## REQUIRED WORK
Only the lines from the first line of the entries through the line with "dark_brown_spray_bottle (1st from" belong in the answer, each restated word for word and without pictures.

RECORD EXCERPTS: Begin

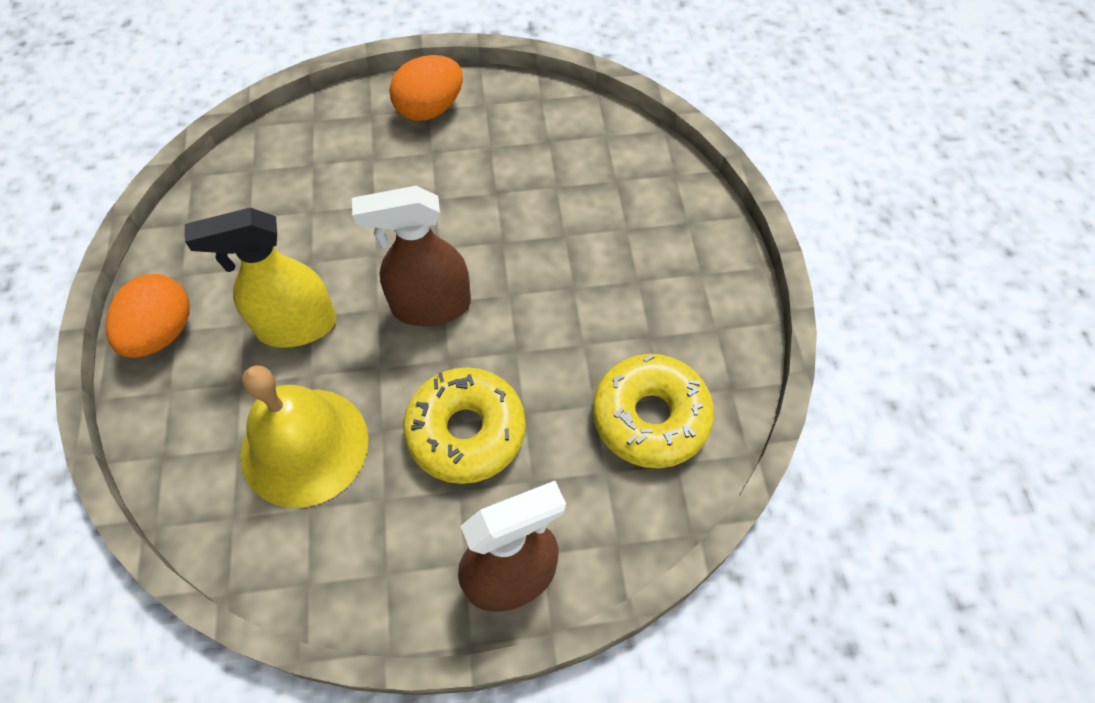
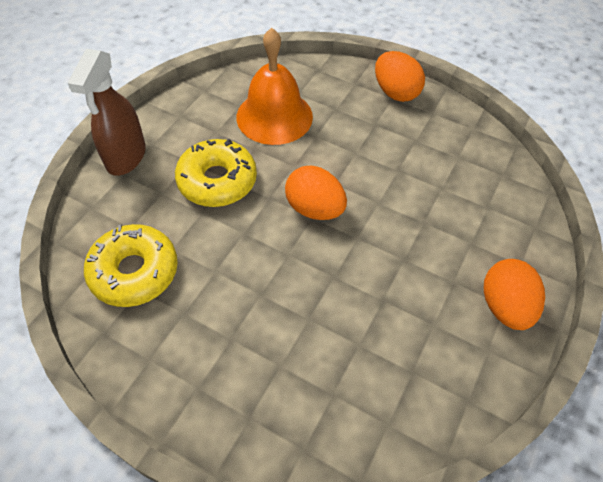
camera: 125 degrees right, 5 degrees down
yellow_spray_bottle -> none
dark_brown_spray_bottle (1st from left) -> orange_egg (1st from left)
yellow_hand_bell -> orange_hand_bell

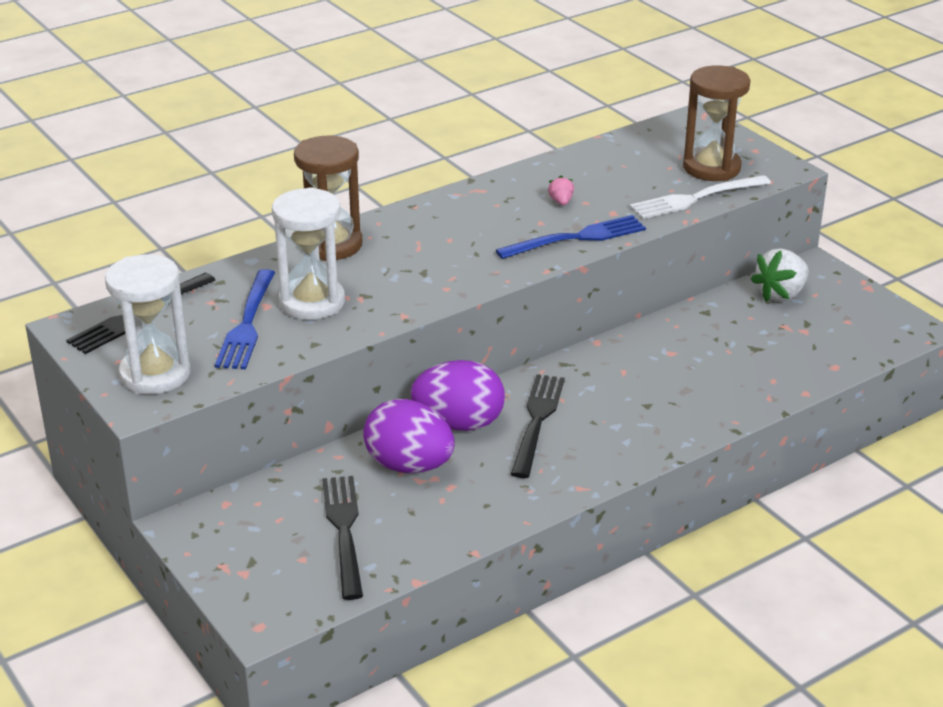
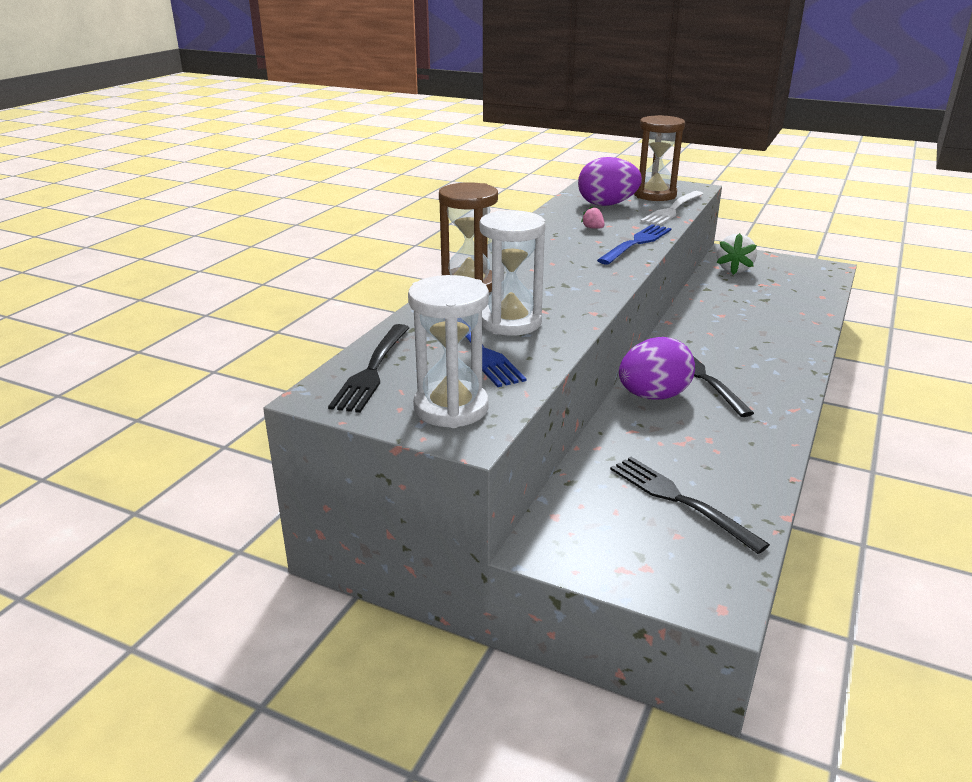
camera: 30 degrees left, 5 degrees down
violet_egg (1st from left), move

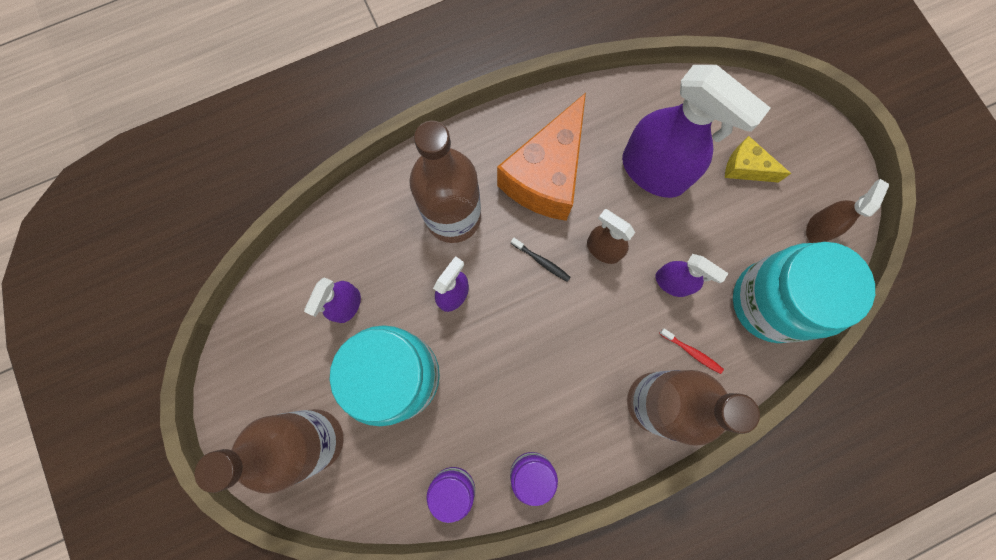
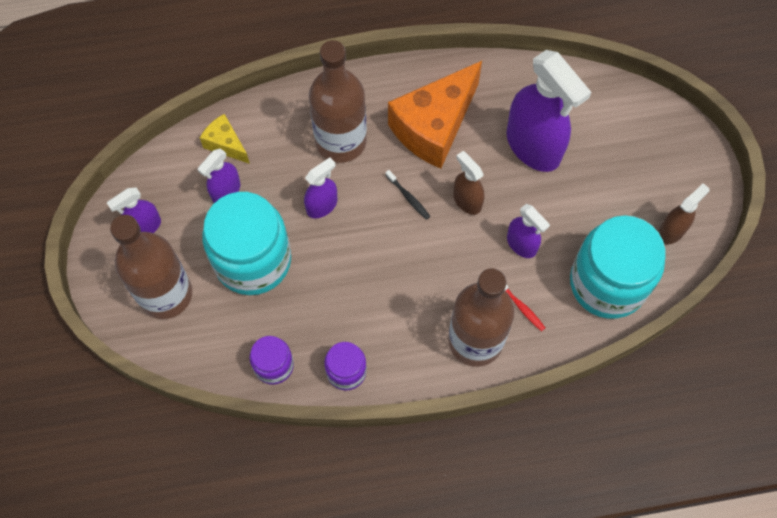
camera: 15 degrees right, 10 degrees down
none -> violet_spray_bottle (1st from left)
yellow_piece_of_cheese, move

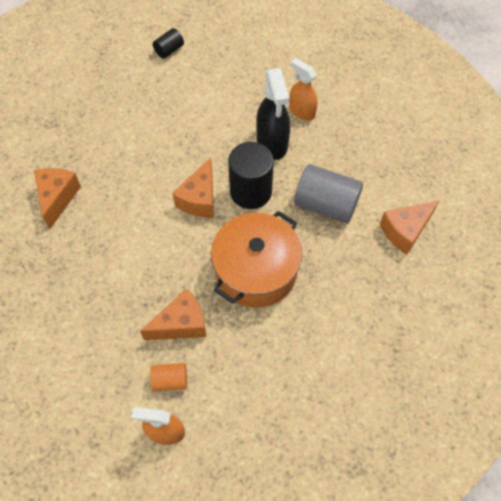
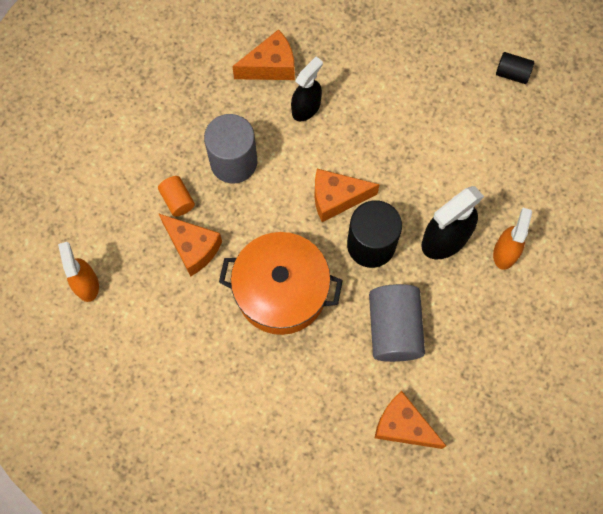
camera: 65 degrees right, 10 degrees up
none -> gray_cylinder (1st from left)
none -> ebony_spray_bottle (1st from left)
orange_cylinder, move

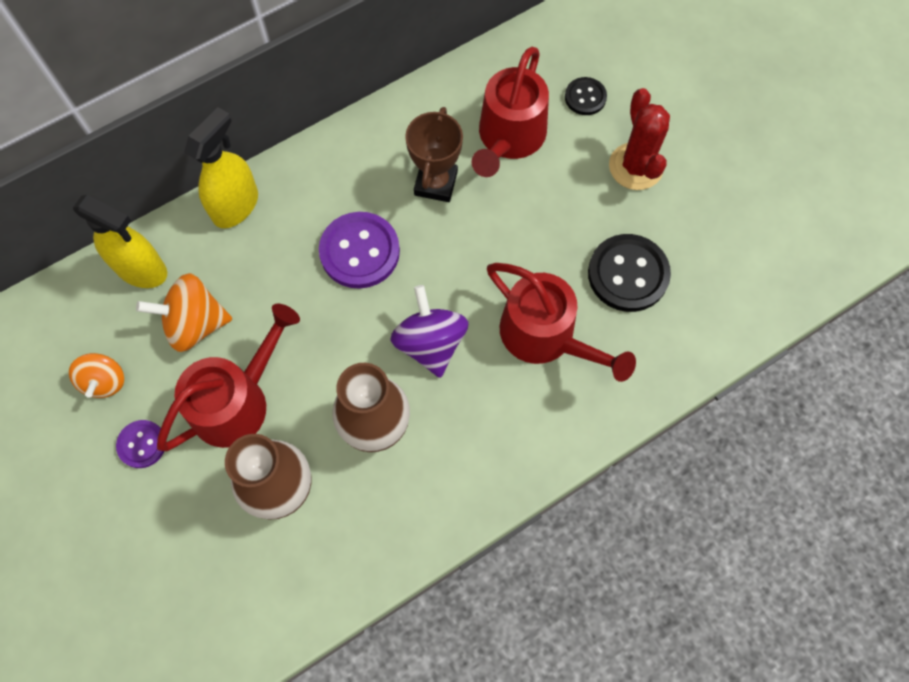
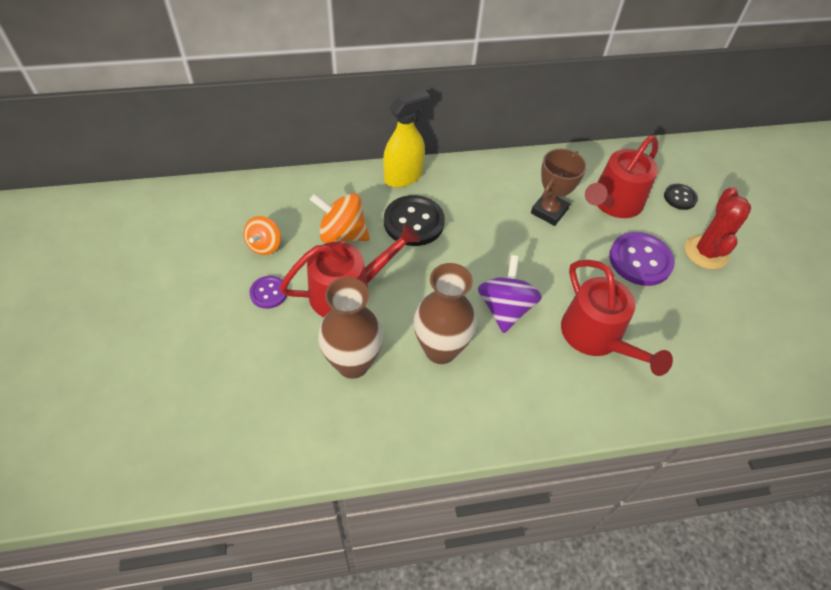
camera: 20 degrees right, 15 degrees down
yellow_spray_bottle (1st from left) -> none
violet_button (2nd from left), move
ebony_button (2nd from left in the first image) -> ebony_button (1st from left), move

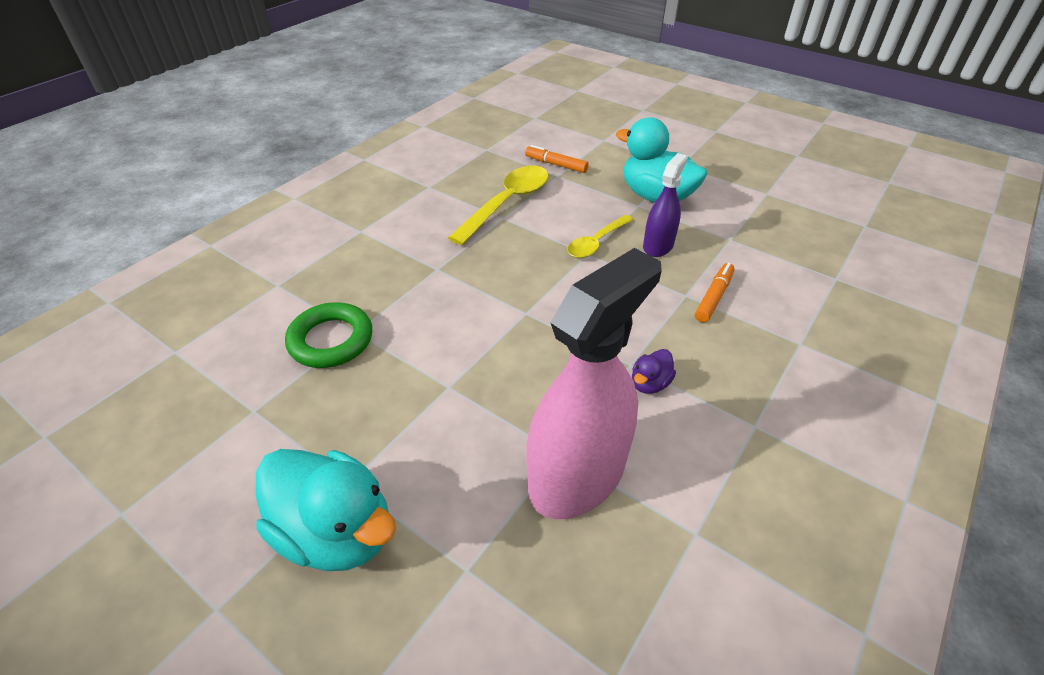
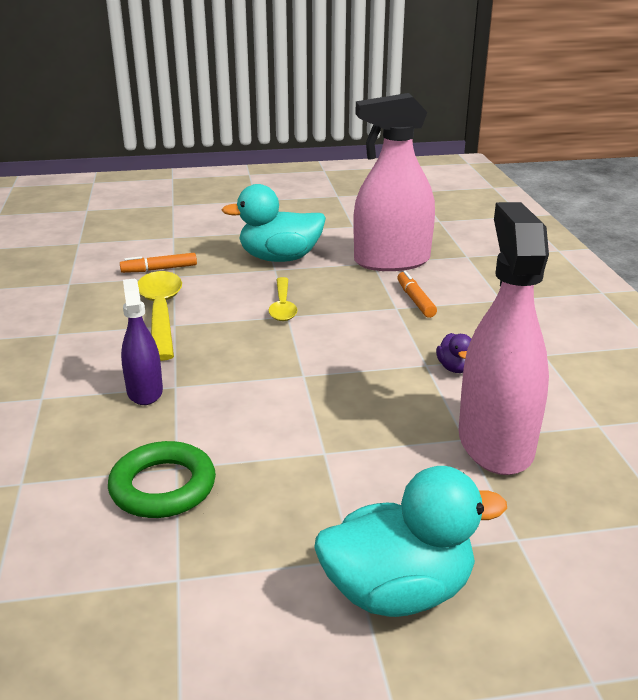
camera: 45 degrees left, 15 degrees down
none -> rose-pink_spray_bottle (1st from left)
violet_spray_bottle, move

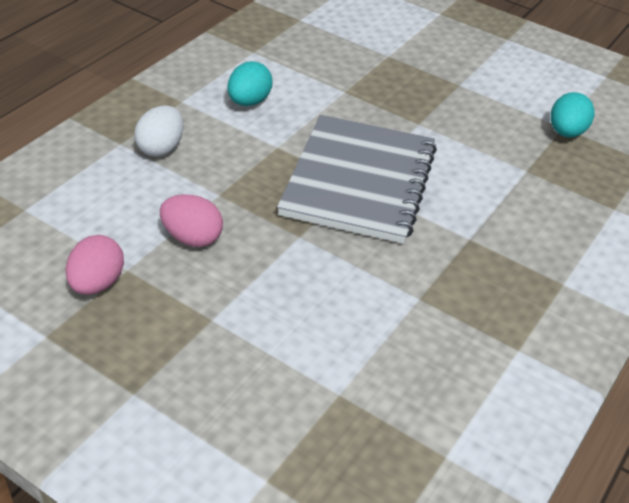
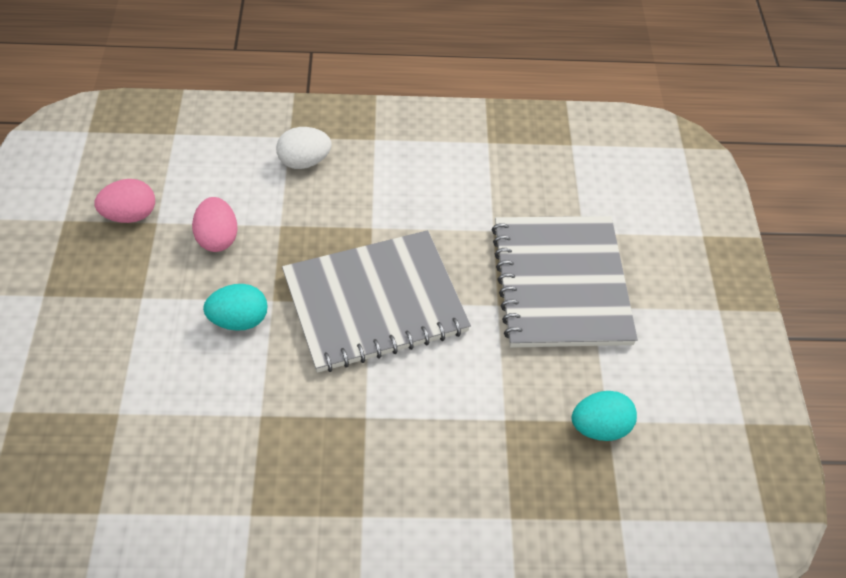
camera: 55 degrees right, 10 degrees up
none -> gray_notepad (2nd from left)
aqua_egg (1st from left), move

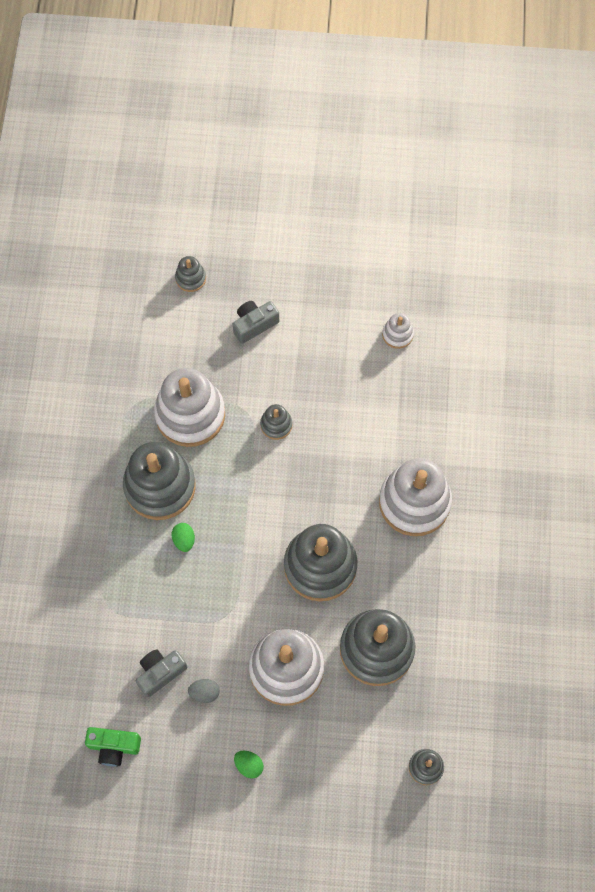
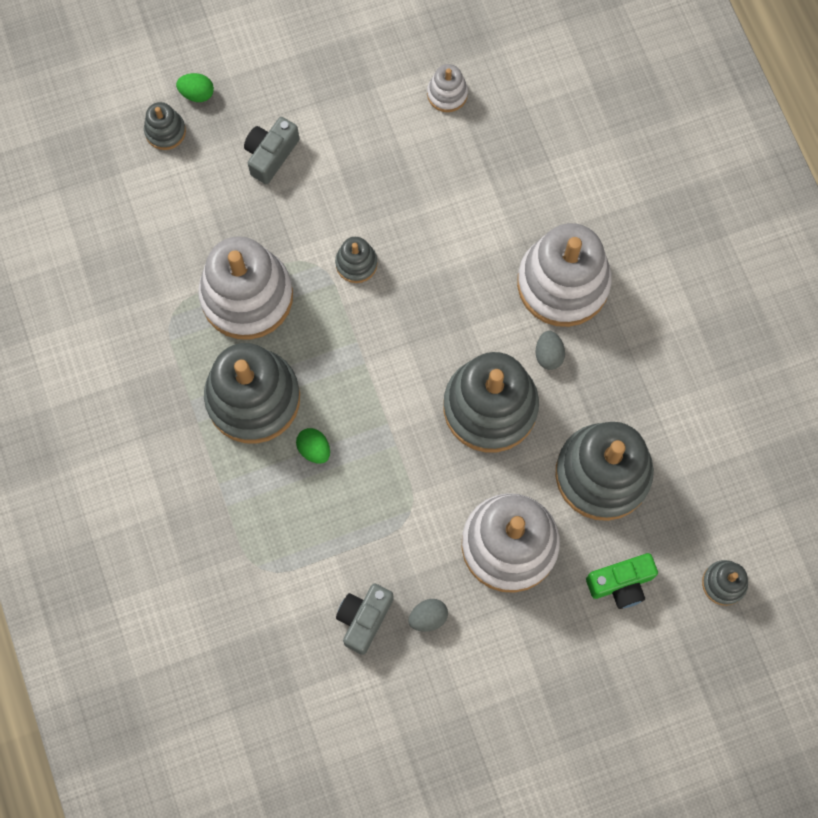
camera: 25 degrees left, 5 degrees up
none -> gray_egg (2nd from left)
green_camera, move
green_egg (2nd from left in the first image) -> green_egg (1st from left), move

RECORD EXCERPTS: End

## RESPONSE
camera: 125 degrees right, 5 degrees down
yellow_spray_bottle -> none
dark_brown_spray_bottle (1st from left) -> orange_egg (1st from left)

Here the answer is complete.